[Saved data entries]
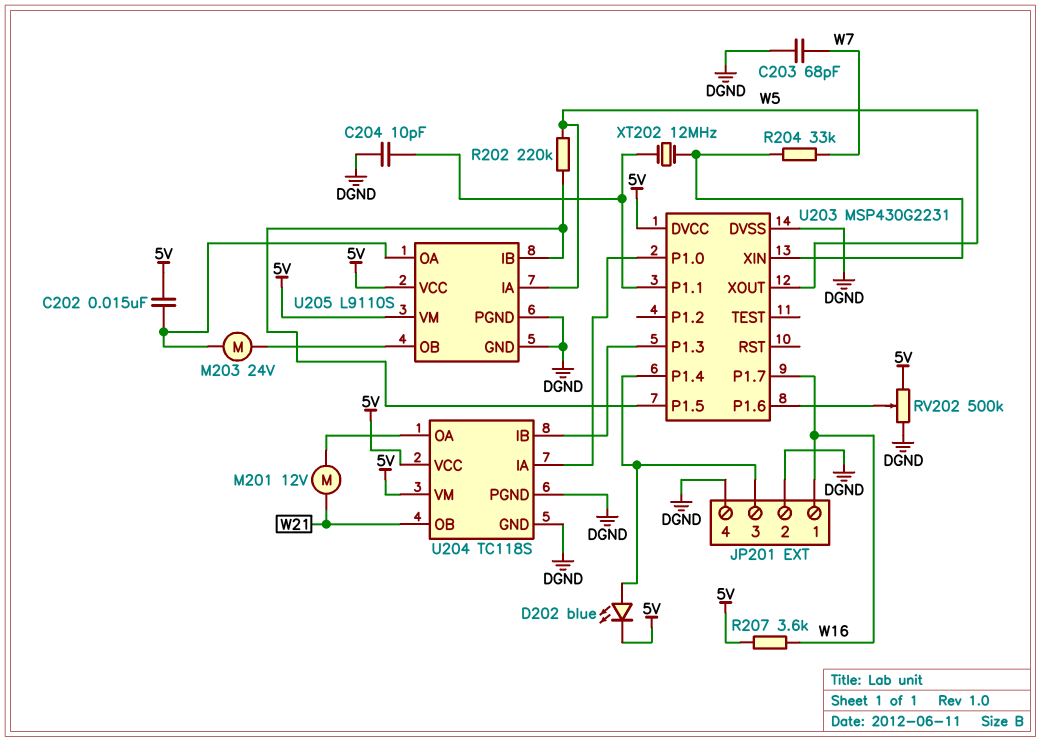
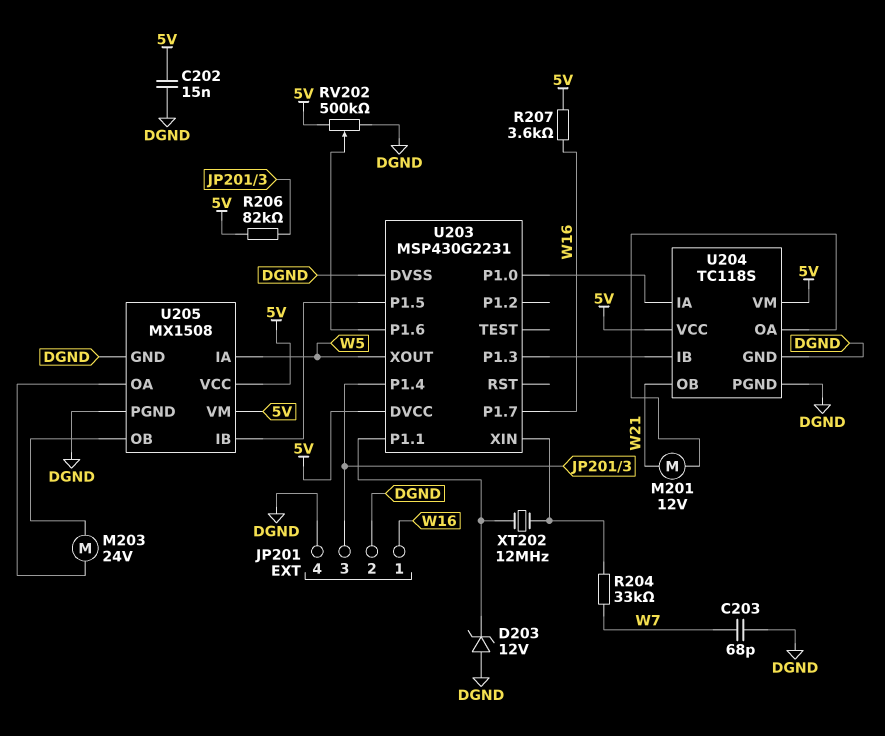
C202: 15nF (5V, U205/OA) -> 15nF (5V, DGND)
C204: 10pF (DGND, U203/P1.1) -> none
D202: LED blue (A JP201/3, K 5V) -> none
D203: none -> zener 12V (A DGND, K U203/P1.1)
R202: 220k (U203/P1.5, W5) -> none
R206: none -> 82k (5V, JP201/3)
U205: L9110S -> MX1508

▶ [Problem description] Your task is to set down every entry exactly, leaving out any picture it contains.

▶ [Task result]
C202: 15nF (5V, U205/OA) -> 15nF (5V, DGND)
C204: 10pF (DGND, U203/P1.1) -> none
D202: LED blue (A JP201/3, K 5V) -> none
D203: none -> zener 12V (A DGND, K U203/P1.1)
R202: 220k (U203/P1.5, W5) -> none
R206: none -> 82k (5V, JP201/3)
U205: L9110S -> MX1508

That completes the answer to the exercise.